Extracted records:
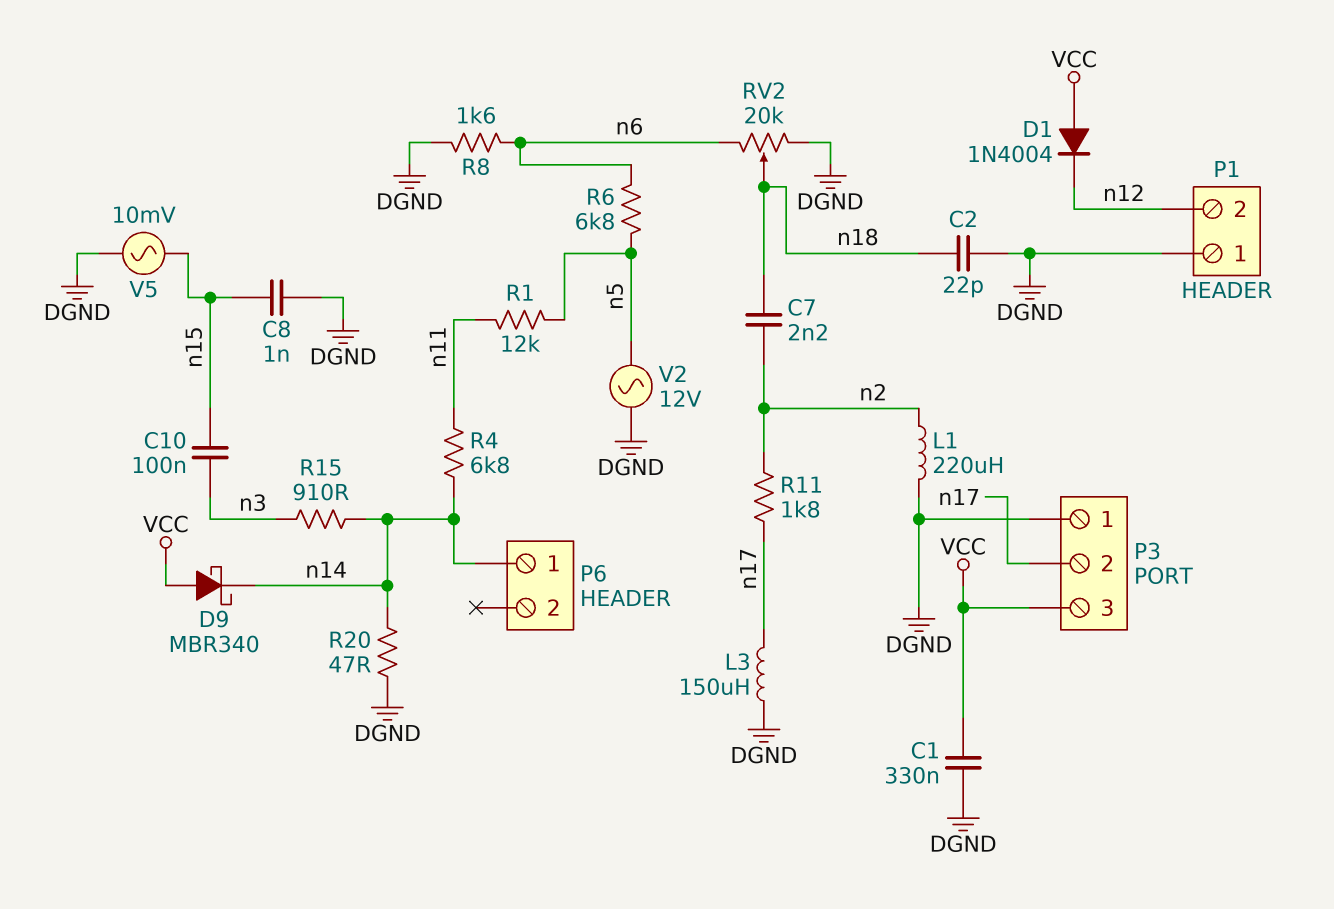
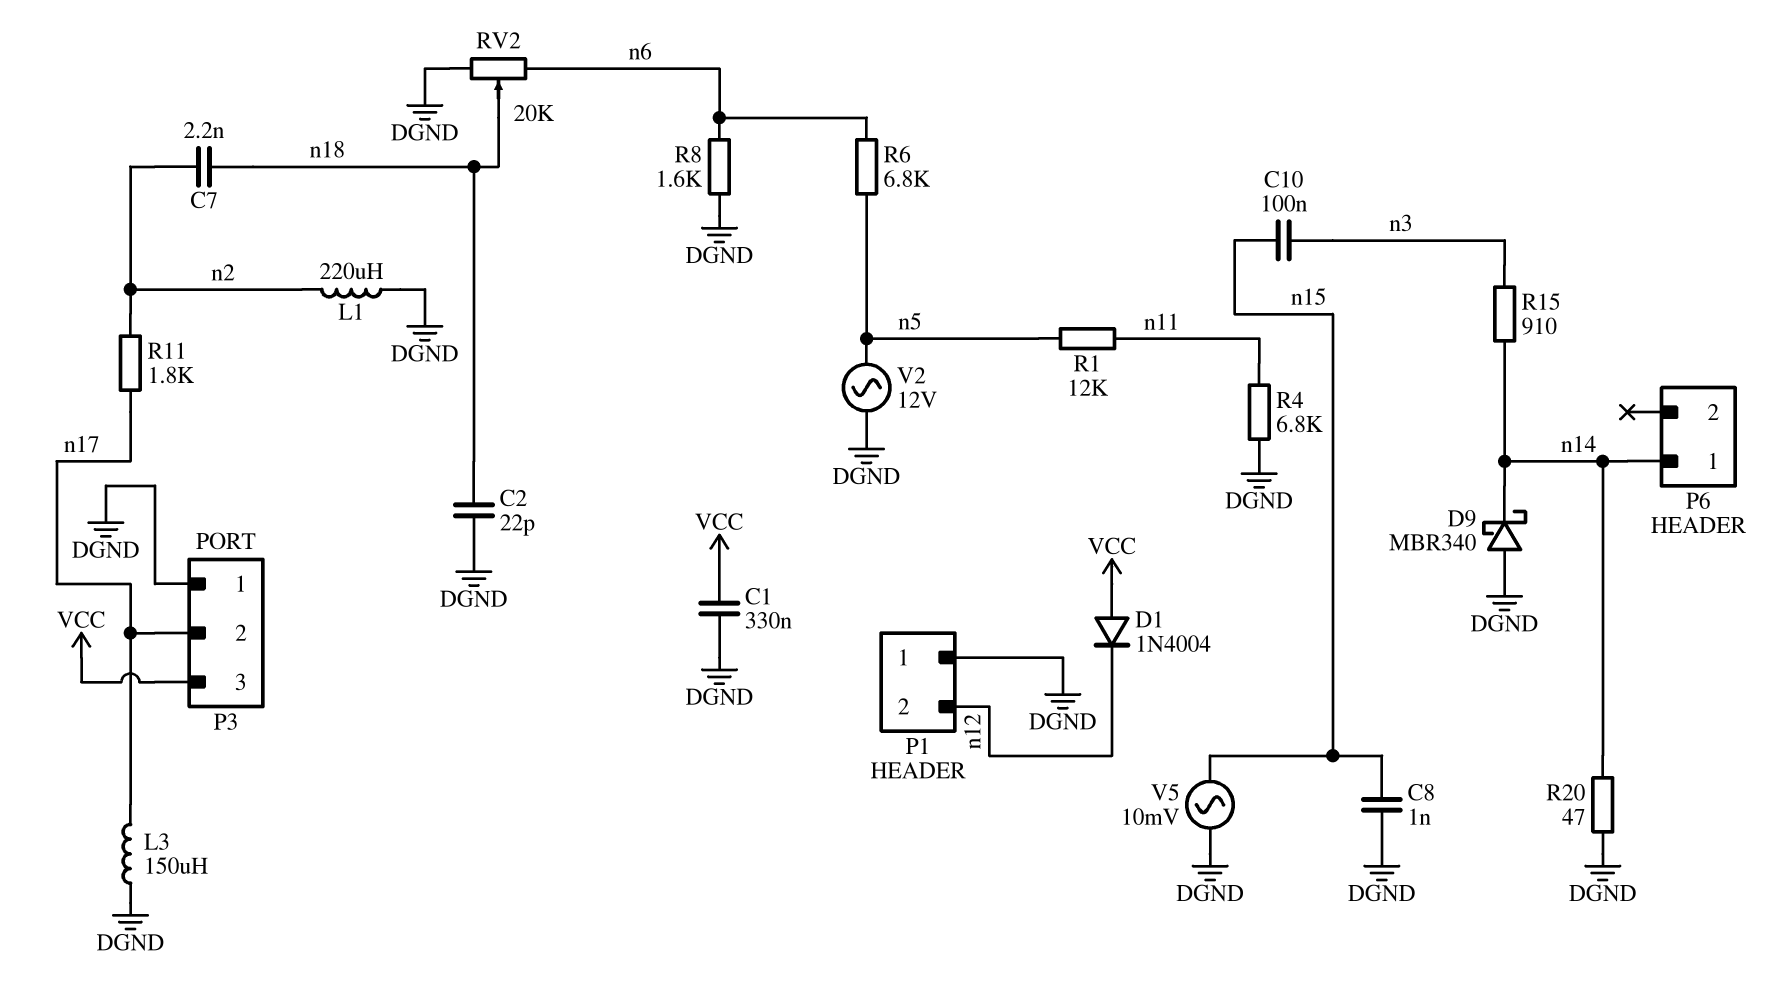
D9: schottky MBR340 (A VCC, K n14) -> schottky MBR340 (A DGND, K n14)
R4: 6.8k (n11, n14) -> 6.8k (DGND, n11)

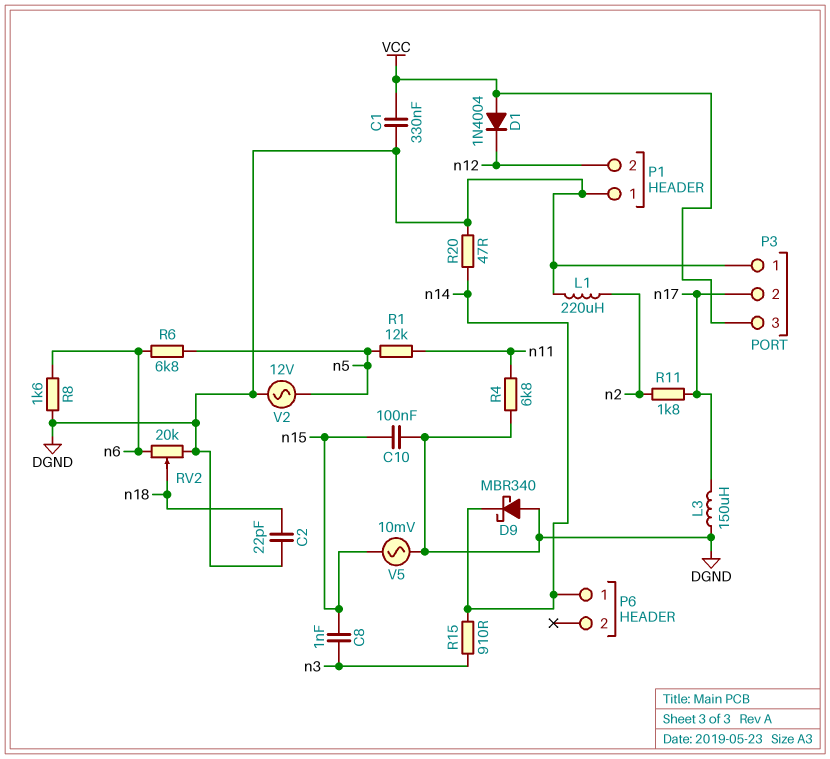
C7: 2.2nF (n2, n18) -> none
C8: 1nF (DGND, n15) -> 1nF (n3, n15)
C10: 100nF (n3, n15) -> 100nF (DGND, n15)

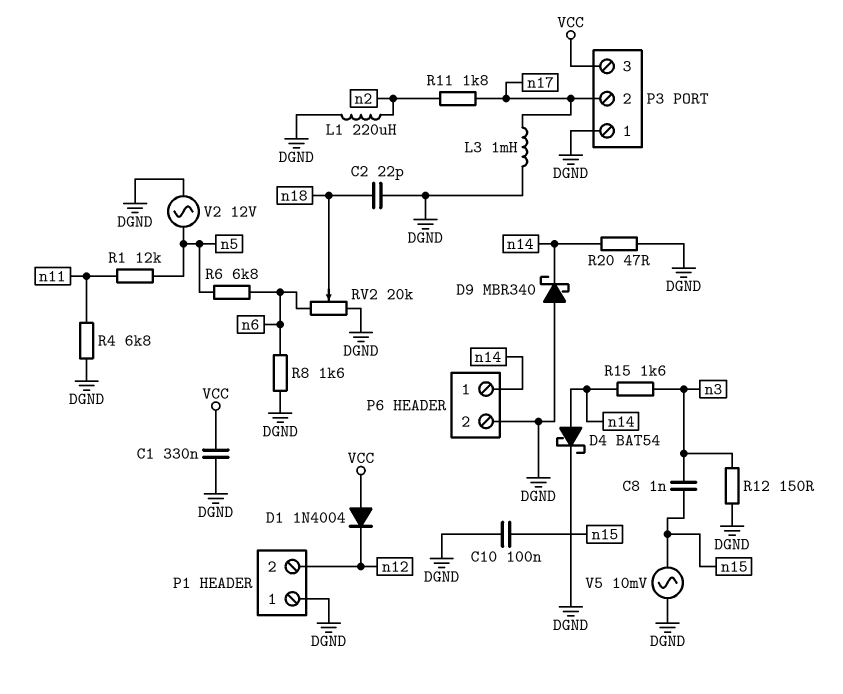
D4: none -> schottky BAT54 (A n14, K DGND)
L3: 150uH (DGND, n17) -> 1mH (DGND, n17)
P6 pin 2: none -> DGND
R12: none -> 150 (DGND, n3)
R15: 910 (n3, n14) -> 1.6k (n3, n14)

* _TASK DIRECTIONS_: Without the pictures, restate all the entries above exactly.

* _THE ANSWER_:
D9: schottky MBR340 (A VCC, K n14) -> schottky MBR340 (A DGND, K n14)
R4: 6.8k (n11, n14) -> 6.8k (DGND, n11)

C7: 2.2nF (n2, n18) -> none
C8: 1nF (DGND, n15) -> 1nF (n3, n15)
C10: 100nF (n3, n15) -> 100nF (DGND, n15)

D4: none -> schottky BAT54 (A n14, K DGND)
L3: 150uH (DGND, n17) -> 1mH (DGND, n17)
P6 pin 2: none -> DGND
R12: none -> 150 (DGND, n3)
R15: 910 (n3, n14) -> 1.6k (n3, n14)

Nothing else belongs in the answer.